(Records excerpted from a collection)

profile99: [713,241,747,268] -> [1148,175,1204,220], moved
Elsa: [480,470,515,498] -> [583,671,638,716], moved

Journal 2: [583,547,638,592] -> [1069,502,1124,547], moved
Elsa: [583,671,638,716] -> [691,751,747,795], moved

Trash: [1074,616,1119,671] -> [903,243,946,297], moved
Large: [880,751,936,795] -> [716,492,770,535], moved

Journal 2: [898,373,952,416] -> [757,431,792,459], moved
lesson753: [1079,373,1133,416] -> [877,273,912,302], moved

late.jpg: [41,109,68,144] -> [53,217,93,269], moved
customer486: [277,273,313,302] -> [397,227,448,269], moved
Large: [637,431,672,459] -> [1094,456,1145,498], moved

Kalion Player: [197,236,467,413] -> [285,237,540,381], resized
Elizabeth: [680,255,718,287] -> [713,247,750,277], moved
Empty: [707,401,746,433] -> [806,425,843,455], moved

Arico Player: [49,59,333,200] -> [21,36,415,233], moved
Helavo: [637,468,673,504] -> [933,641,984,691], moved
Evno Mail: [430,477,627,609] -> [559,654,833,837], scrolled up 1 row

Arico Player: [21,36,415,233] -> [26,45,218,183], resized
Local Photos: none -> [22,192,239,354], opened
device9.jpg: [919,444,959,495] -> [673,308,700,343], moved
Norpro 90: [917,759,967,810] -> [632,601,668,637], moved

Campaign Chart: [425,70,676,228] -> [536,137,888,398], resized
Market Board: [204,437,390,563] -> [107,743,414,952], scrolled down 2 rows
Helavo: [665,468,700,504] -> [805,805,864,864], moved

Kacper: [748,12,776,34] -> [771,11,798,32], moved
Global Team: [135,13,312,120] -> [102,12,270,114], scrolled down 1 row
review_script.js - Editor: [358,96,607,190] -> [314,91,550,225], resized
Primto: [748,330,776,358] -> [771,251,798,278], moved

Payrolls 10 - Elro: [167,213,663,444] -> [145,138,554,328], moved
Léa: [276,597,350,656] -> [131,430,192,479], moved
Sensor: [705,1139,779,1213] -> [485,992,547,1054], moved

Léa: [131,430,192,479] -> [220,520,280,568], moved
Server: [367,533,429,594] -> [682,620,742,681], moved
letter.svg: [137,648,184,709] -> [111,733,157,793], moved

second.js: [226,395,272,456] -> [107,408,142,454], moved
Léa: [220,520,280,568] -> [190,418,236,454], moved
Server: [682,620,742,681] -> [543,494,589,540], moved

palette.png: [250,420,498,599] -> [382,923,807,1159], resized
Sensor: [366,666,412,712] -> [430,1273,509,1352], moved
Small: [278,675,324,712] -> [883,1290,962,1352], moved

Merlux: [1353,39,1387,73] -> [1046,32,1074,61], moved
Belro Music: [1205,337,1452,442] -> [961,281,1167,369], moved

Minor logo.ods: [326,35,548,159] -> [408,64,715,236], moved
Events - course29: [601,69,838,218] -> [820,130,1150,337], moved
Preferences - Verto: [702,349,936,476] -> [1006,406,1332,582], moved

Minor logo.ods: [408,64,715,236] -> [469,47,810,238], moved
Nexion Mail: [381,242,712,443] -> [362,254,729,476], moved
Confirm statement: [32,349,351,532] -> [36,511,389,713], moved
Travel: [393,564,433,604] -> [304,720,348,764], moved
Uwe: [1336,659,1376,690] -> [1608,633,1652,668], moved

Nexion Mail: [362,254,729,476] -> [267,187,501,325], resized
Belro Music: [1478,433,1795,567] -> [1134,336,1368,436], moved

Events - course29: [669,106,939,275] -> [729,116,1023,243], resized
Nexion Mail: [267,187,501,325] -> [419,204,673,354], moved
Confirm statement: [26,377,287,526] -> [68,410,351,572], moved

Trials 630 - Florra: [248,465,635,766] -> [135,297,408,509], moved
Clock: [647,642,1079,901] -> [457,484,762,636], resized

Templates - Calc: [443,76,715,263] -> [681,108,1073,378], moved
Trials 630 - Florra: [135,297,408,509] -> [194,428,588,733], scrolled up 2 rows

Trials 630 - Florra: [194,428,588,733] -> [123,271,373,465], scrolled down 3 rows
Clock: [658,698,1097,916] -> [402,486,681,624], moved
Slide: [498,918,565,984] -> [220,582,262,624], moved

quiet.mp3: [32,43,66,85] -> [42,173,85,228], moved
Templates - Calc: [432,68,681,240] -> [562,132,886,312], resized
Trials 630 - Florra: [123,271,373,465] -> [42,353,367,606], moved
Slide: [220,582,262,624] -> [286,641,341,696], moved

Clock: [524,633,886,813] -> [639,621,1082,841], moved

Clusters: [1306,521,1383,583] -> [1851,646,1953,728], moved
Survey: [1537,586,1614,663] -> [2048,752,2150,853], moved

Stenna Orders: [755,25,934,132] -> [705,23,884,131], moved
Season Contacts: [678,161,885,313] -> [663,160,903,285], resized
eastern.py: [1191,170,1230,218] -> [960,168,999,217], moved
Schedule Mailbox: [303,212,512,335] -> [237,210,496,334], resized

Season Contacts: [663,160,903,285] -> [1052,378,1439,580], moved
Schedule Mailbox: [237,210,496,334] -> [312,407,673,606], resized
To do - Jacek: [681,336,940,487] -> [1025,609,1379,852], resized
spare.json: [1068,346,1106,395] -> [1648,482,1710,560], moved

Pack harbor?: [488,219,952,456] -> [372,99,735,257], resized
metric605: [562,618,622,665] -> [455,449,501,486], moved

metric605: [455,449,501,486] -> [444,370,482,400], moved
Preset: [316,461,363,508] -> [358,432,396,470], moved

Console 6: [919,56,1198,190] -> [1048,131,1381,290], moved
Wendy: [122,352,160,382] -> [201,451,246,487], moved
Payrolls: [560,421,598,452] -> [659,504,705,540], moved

What you need to do :: Please reply with an exact copy of the lines above, starting at the first and ending at the line that holds "Helavo: [665,468,700,504] ->".

Task response ::
profile99: [713,241,747,268] -> [1148,175,1204,220], moved
Elsa: [480,470,515,498] -> [583,671,638,716], moved

Journal 2: [583,547,638,592] -> [1069,502,1124,547], moved
Elsa: [583,671,638,716] -> [691,751,747,795], moved

Trash: [1074,616,1119,671] -> [903,243,946,297], moved
Large: [880,751,936,795] -> [716,492,770,535], moved

Journal 2: [898,373,952,416] -> [757,431,792,459], moved
lesson753: [1079,373,1133,416] -> [877,273,912,302], moved

late.jpg: [41,109,68,144] -> [53,217,93,269], moved
customer486: [277,273,313,302] -> [397,227,448,269], moved
Large: [637,431,672,459] -> [1094,456,1145,498], moved

Kalion Player: [197,236,467,413] -> [285,237,540,381], resized
Elizabeth: [680,255,718,287] -> [713,247,750,277], moved
Empty: [707,401,746,433] -> [806,425,843,455], moved

Arico Player: [49,59,333,200] -> [21,36,415,233], moved
Helavo: [637,468,673,504] -> [933,641,984,691], moved
Evno Mail: [430,477,627,609] -> [559,654,833,837], scrolled up 1 row

Arico Player: [21,36,415,233] -> [26,45,218,183], resized
Local Photos: none -> [22,192,239,354], opened
device9.jpg: [919,444,959,495] -> [673,308,700,343], moved
Norpro 90: [917,759,967,810] -> [632,601,668,637], moved

Campaign Chart: [425,70,676,228] -> [536,137,888,398], resized
Market Board: [204,437,390,563] -> [107,743,414,952], scrolled down 2 rows
Helavo: [665,468,700,504] -> [805,805,864,864], moved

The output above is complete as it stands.